Task instructions →
Find the string "degrees" in the records. Copy every line it appears in.
___ Data for review
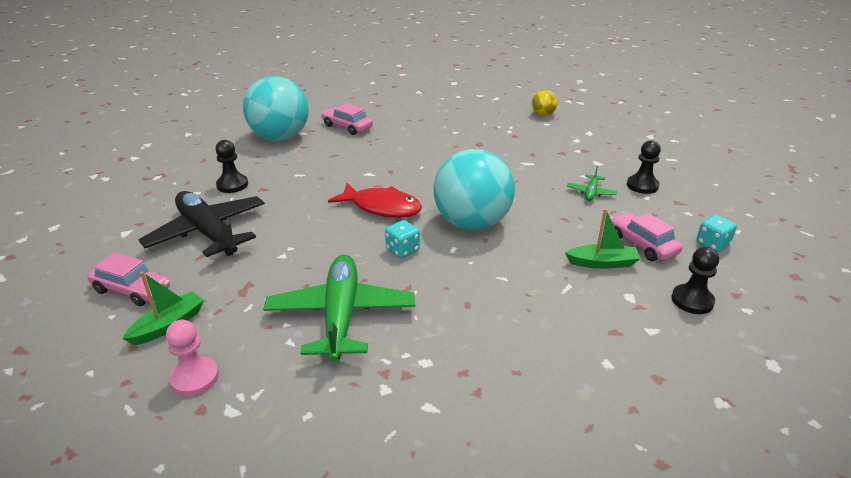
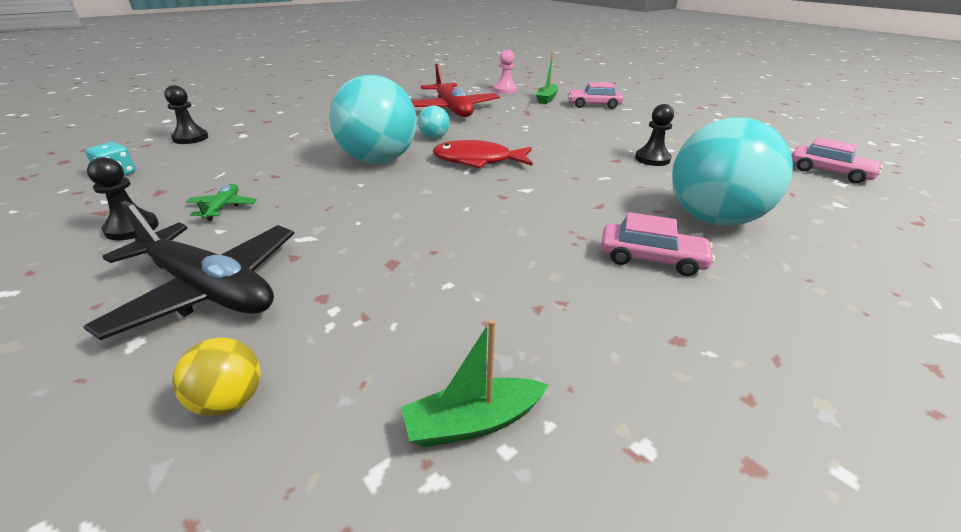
camera: 160 degrees right, 0 degrees up
(208, 233) = (602, 129): black plane -> black plane (208, 289)
(341, 315) = (452, 110): green plane -> red plane
(402, 250) = (434, 137): turquoise dice -> turquoise ball
(602, 263) = (253, 149): green boat -> green boat (473, 422)
(642, 244) = (200, 165): pink car -> pink car (829, 172)

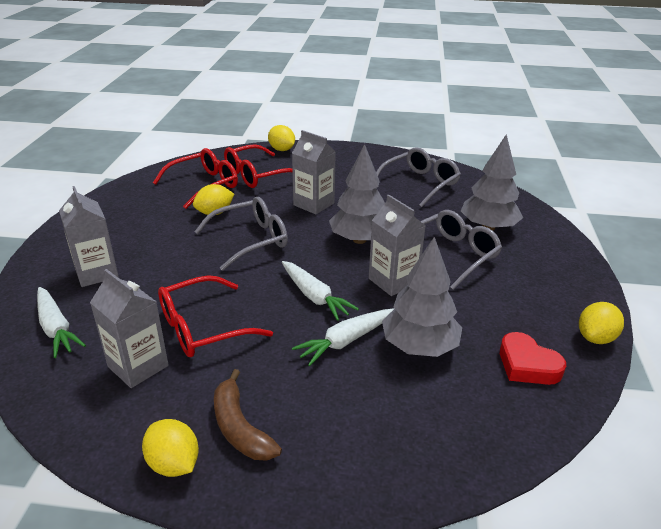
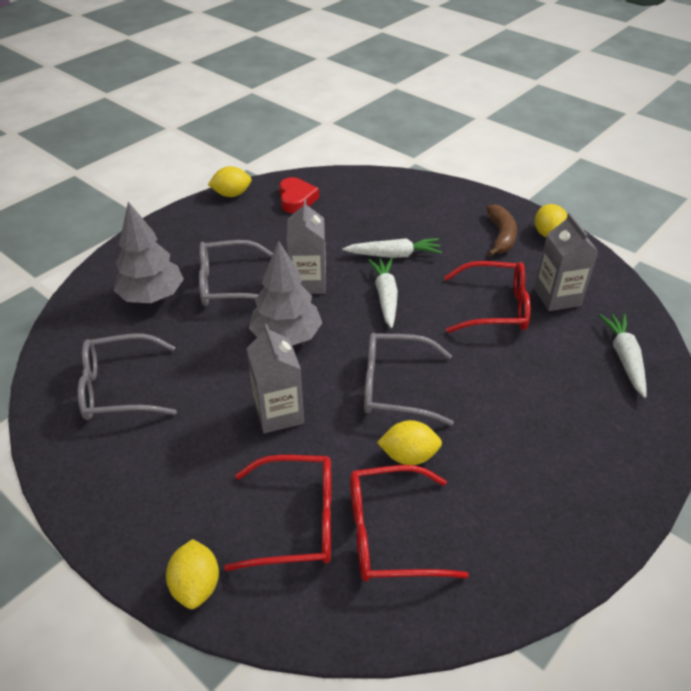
camera: 145 degrees left, 10 degrees up
(96, 273) = (581, 412): grey carton -> none
(419, 346) = (348, 233): grey tree -> none

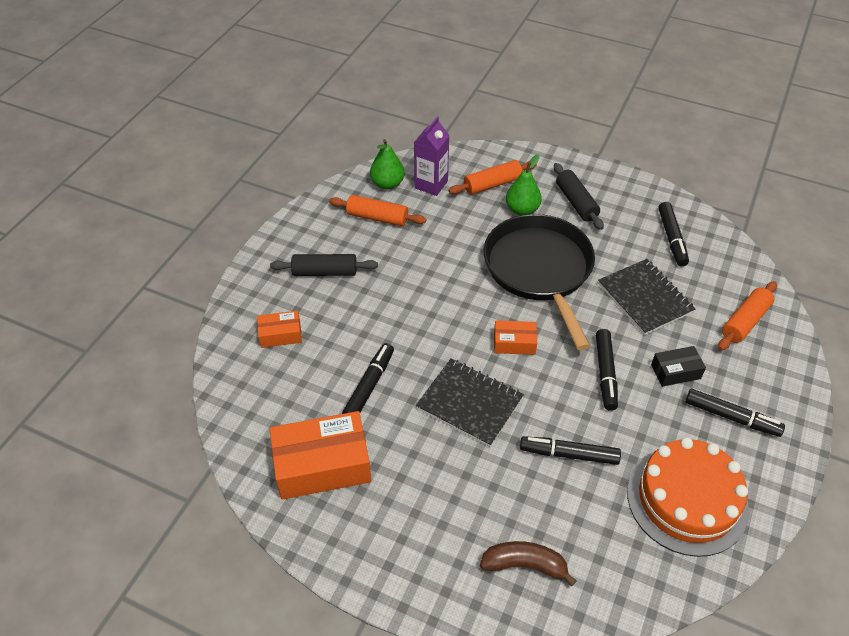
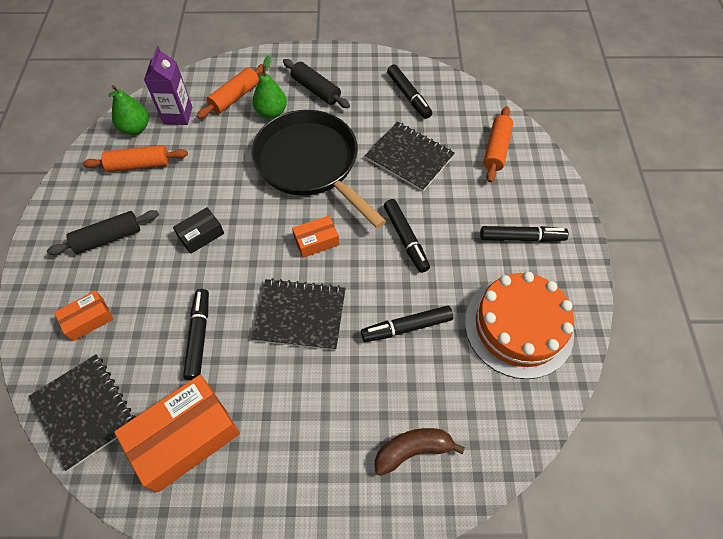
camera: 25 degrees left, 10 degrees up
(248, 408) = (85, 411): none -> black notebook
(675, 371) = (461, 214): black box -> black box (201, 235)

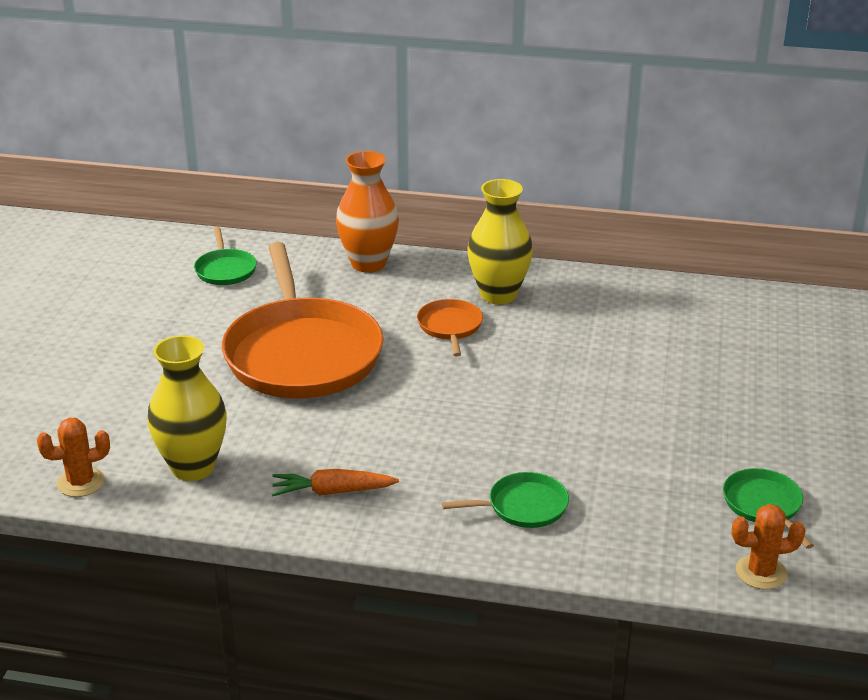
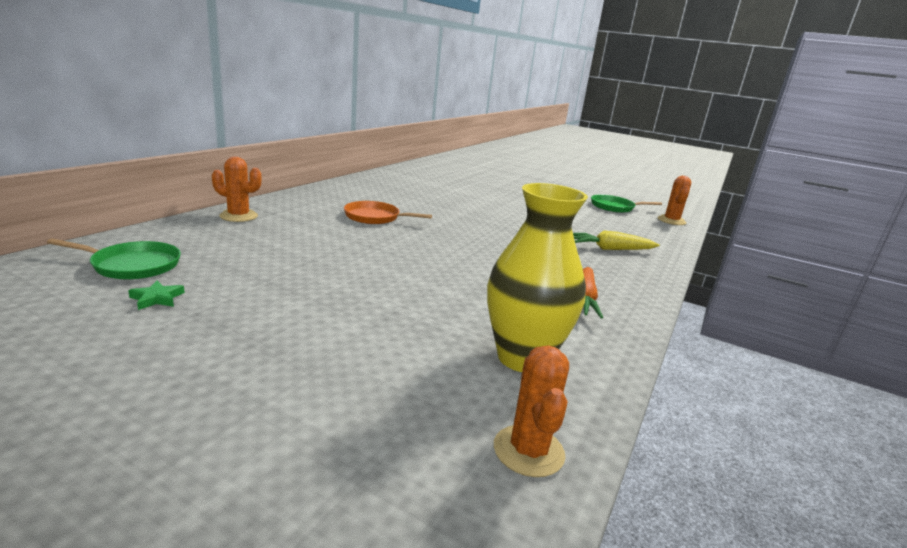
camera: 75 degrees left, 10 degrees down
(183, 300) = (157, 298): none -> green star
(302, 353) = (354, 267): orange pan -> none
(368, 263) = (238, 216): orange vase -> orange cactus
(498, 295) = (349, 198): yellow vase -> none
(523, 506) = (610, 249): green pan -> yellow carrot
______
Problem solution →
camera: 160 degrees right, 0 degrees up
camera: 145 degrees left, 10 degrees up
camera: 25 degrees left, 10 degrees up
camera: 75 degrees left, 10 degrees down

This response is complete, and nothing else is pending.